The job is to find each line in the entries holding the string "white" and copy that line.

Before-and-after object listings:
▼

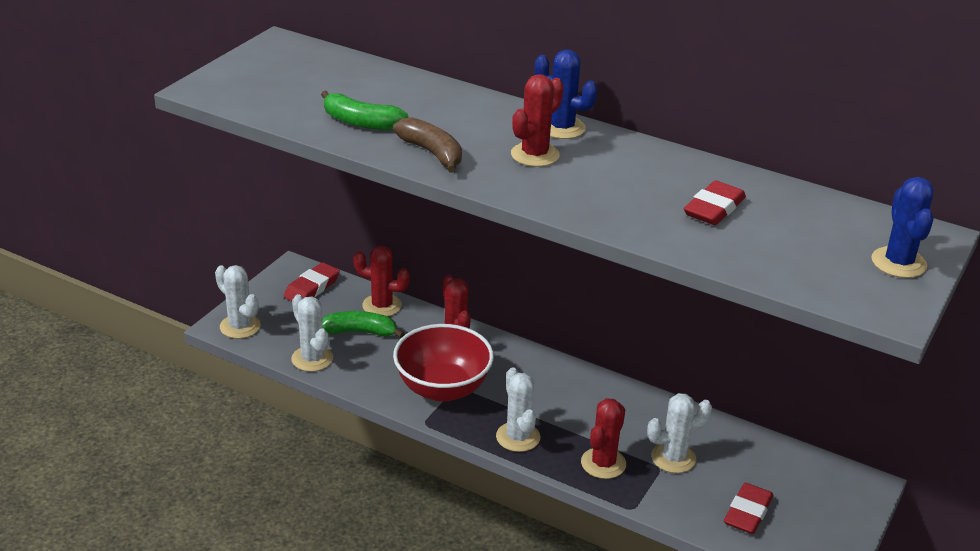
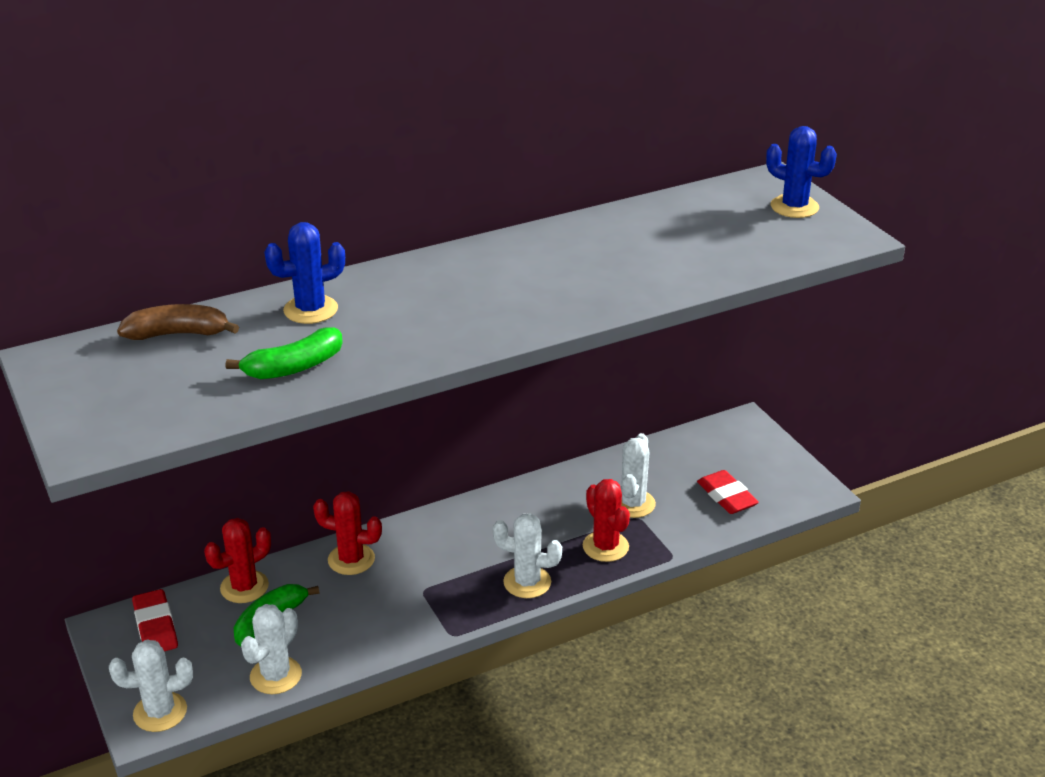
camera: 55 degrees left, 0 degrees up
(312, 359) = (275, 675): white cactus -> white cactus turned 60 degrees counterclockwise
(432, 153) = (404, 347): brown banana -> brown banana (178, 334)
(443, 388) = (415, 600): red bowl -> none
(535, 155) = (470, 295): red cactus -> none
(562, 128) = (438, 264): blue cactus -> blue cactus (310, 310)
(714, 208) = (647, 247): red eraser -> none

▲
▼

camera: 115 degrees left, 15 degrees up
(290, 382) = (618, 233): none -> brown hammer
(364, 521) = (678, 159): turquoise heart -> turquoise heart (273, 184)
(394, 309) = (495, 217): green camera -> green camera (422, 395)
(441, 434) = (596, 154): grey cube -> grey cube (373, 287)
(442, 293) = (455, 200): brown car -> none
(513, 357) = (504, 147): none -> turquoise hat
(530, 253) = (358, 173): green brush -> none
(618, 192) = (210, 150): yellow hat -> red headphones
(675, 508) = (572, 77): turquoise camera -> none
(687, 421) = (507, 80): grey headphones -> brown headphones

▲
▼

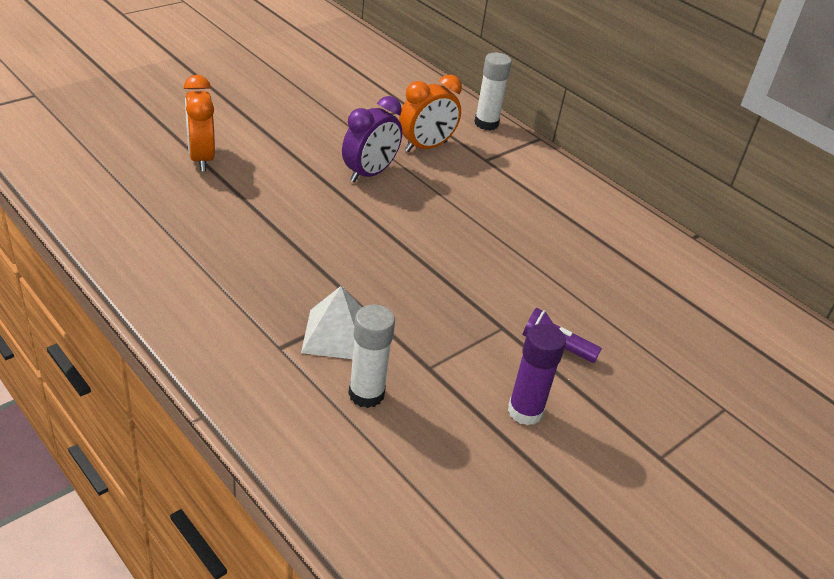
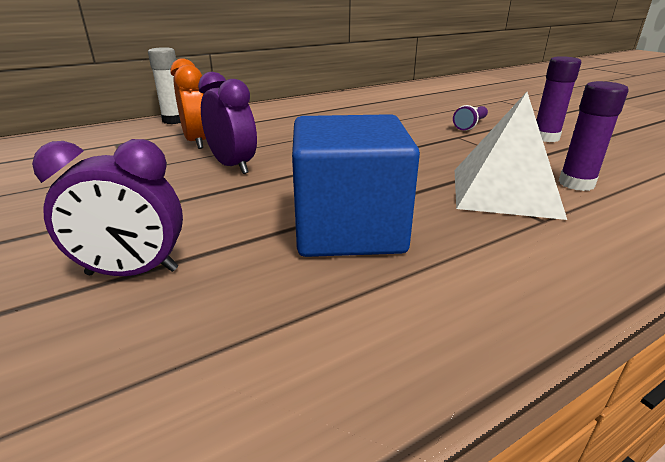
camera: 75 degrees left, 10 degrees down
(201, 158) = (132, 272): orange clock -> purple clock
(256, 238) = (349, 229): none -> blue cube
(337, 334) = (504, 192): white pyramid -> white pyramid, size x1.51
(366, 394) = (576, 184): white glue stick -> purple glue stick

▲

Answer section
(312, 359) = (275, 675): white cactus -> white cactus turned 60 degrees counterclockwise
(337, 334) = (504, 192): white pyramid -> white pyramid, size x1.51
(366, 394) = (576, 184): white glue stick -> purple glue stick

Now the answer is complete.